[Before-and-after object lists]
● ● ● ● ●

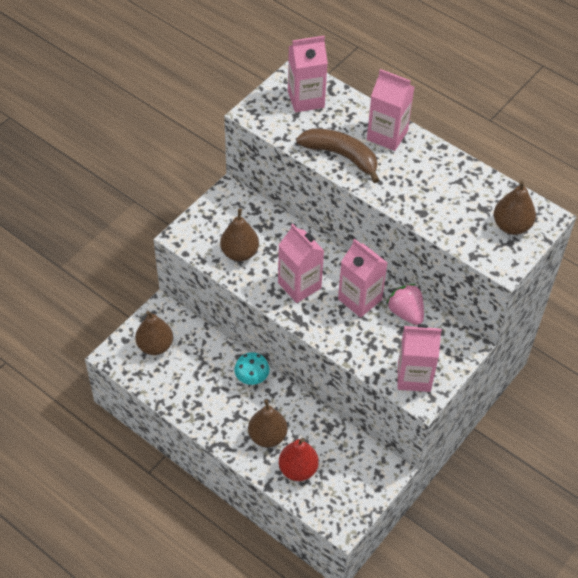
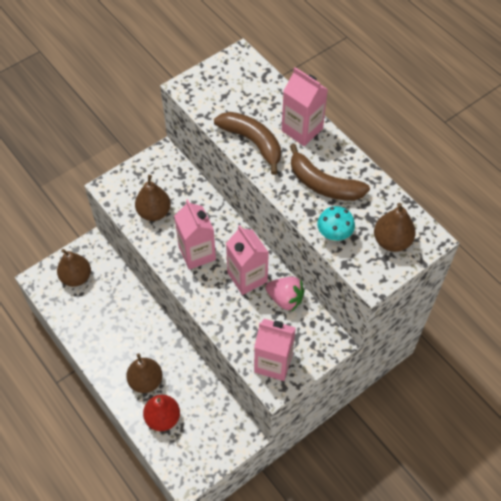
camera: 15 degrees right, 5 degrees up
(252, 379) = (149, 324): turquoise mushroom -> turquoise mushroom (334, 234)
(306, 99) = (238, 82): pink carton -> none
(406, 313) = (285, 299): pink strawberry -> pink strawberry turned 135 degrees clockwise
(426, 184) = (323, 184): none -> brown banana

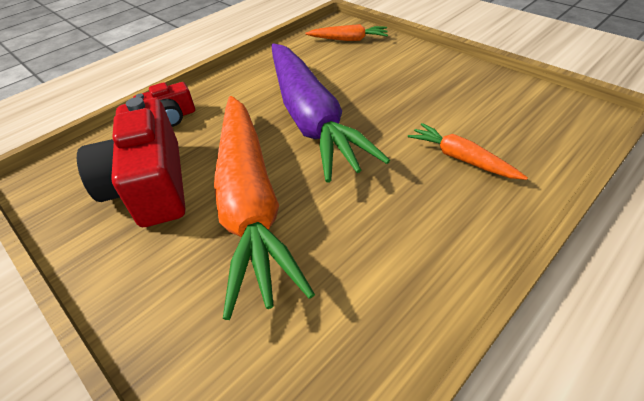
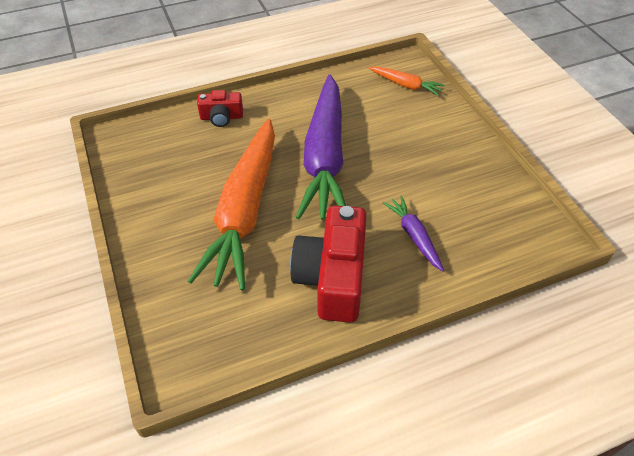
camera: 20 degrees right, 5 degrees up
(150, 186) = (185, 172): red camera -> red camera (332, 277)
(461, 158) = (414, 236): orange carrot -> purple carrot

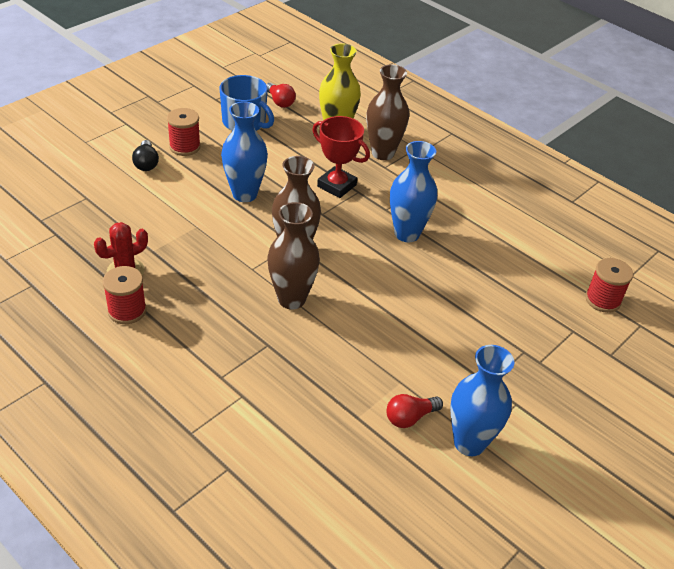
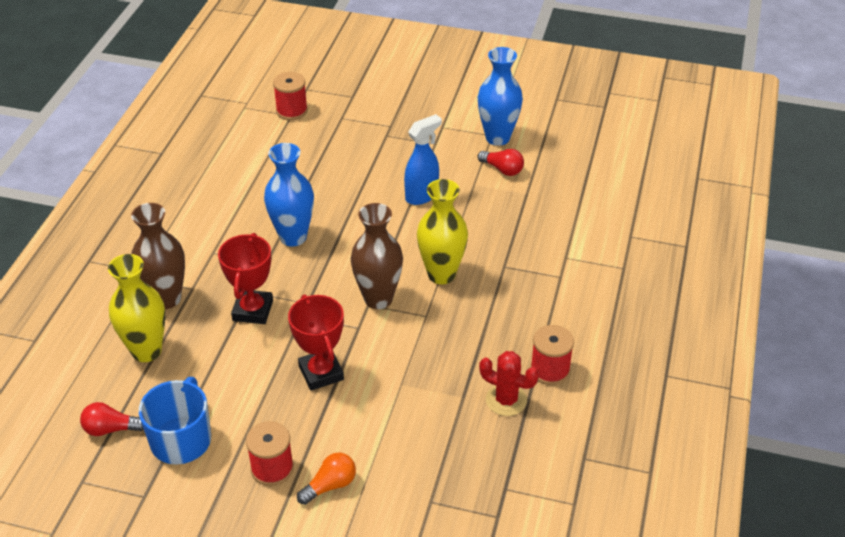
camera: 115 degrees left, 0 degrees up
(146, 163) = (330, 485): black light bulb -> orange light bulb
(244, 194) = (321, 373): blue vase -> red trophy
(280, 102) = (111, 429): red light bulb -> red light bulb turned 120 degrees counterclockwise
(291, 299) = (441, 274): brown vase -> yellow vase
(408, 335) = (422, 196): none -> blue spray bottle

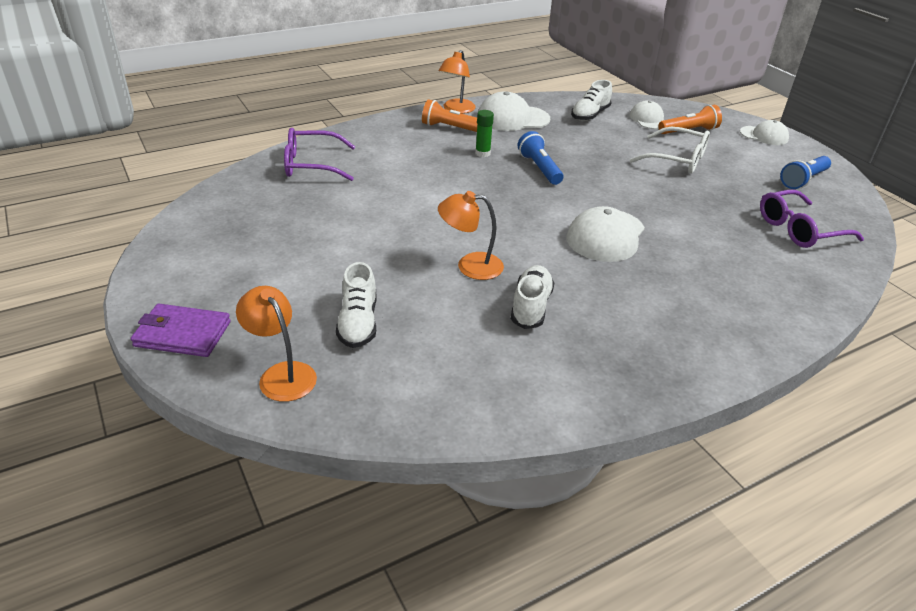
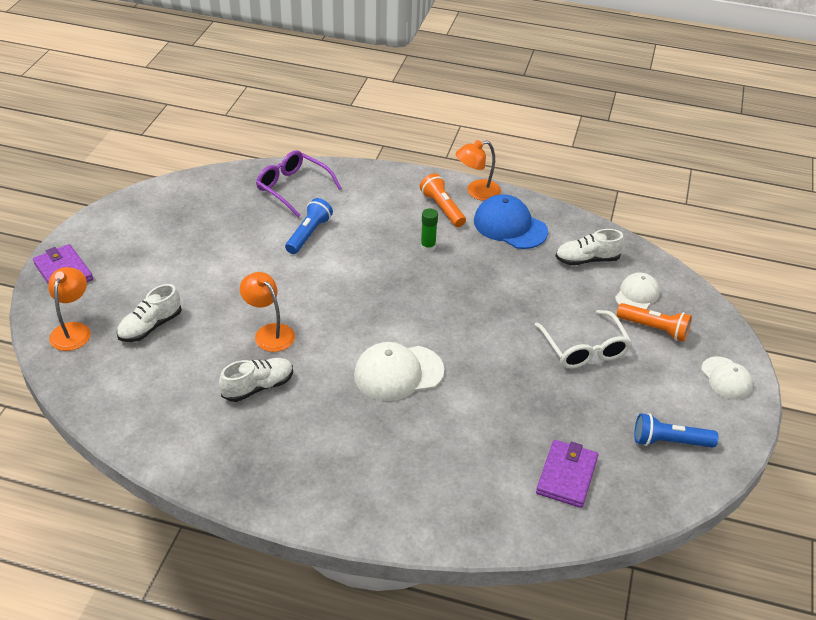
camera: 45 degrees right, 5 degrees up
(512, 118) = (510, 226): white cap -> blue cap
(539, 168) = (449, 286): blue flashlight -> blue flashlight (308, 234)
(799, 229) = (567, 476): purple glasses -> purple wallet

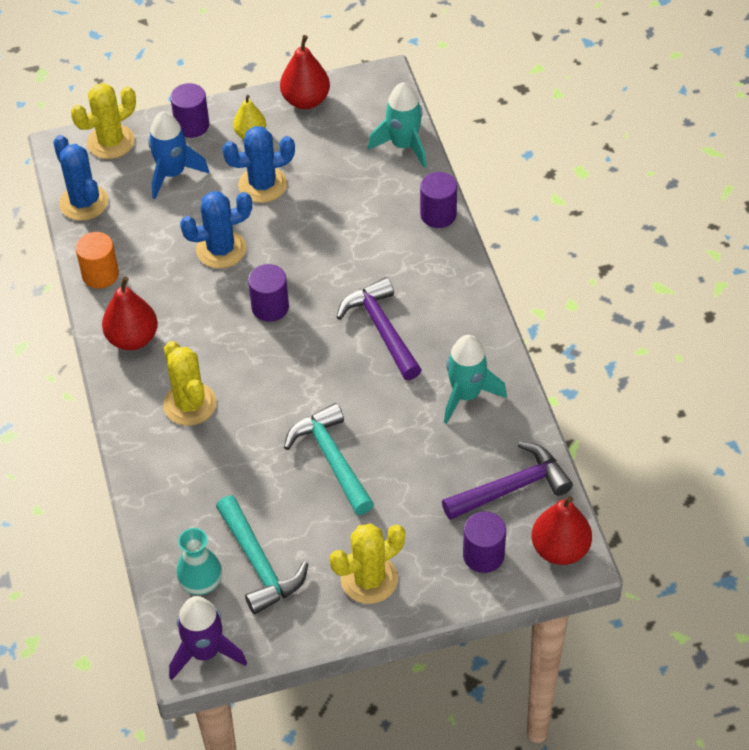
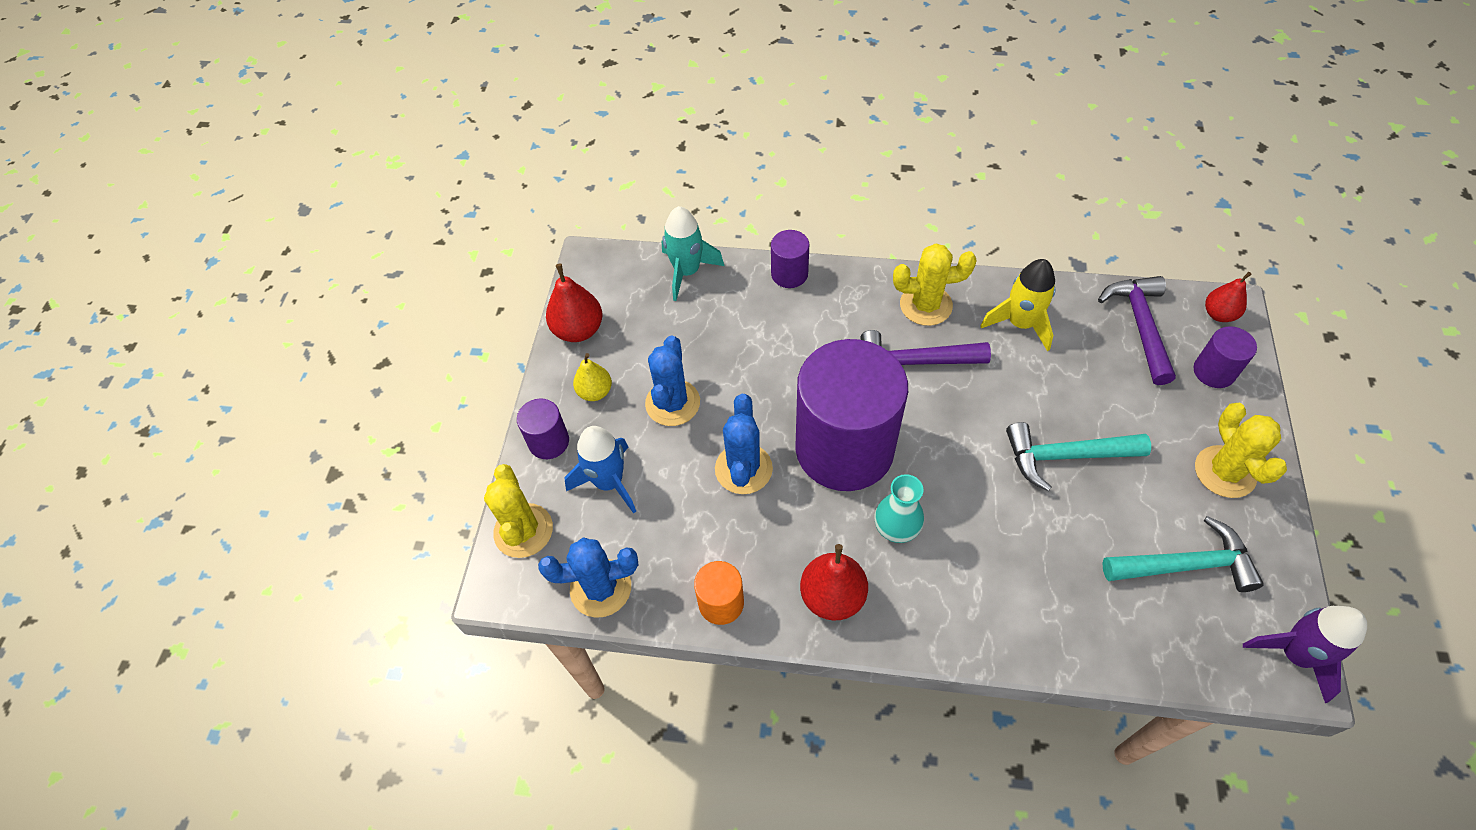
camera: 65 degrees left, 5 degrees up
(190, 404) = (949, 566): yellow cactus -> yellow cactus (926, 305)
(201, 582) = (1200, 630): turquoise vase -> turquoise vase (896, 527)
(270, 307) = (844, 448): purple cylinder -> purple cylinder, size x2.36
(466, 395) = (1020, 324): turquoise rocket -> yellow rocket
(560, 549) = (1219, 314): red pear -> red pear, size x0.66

● ● ● ● ●

■ **WHAT THE EXERCISE ASKS**:
Only the lines from the start of the records to the one containing "(201, 582) = (1200, 630): turquoise" should be repeated, exactly and with both ends kept; drop any pictures.

■ **TASK ANSWER**:
camera: 15 degrees right, 5 degrees up
(252, 379) = (149, 324): turquoise mushroom -> turquoise mushroom (334, 234)
(306, 99) = (238, 82): pink carton -> none
(406, 313) = (285, 299): pink strawberry -> pink strawberry turned 135 degrees clockwise
(426, 184) = (323, 184): none -> brown banana

camera: 20 degrees right, 5 degrees up
(150, 186) = (185, 172): red camera -> red camera (332, 277)
(461, 158) = (414, 236): orange carrot -> purple carrot

camera: 115 degrees left, 0 degrees up
(146, 163) = (330, 485): black light bulb -> orange light bulb
(244, 194) = (321, 373): blue vase -> red trophy
(280, 102) = (111, 429): red light bulb -> red light bulb turned 120 degrees counterclockwise
(291, 299) = (441, 274): brown vase -> yellow vase
(408, 335) = (422, 196): none -> blue spray bottle

camera: 45 degrees right, 5 degrees up
(512, 118) = (510, 226): white cap -> blue cap
(539, 168) = (449, 286): blue flashlight -> blue flashlight (308, 234)
(799, 229) = (567, 476): purple glasses -> purple wallet

camera: 65 degrees left, 5 degrees up
(190, 404) = (949, 566): yellow cactus -> yellow cactus (926, 305)
(201, 582) = (1200, 630): turquoise vase -> turquoise vase (896, 527)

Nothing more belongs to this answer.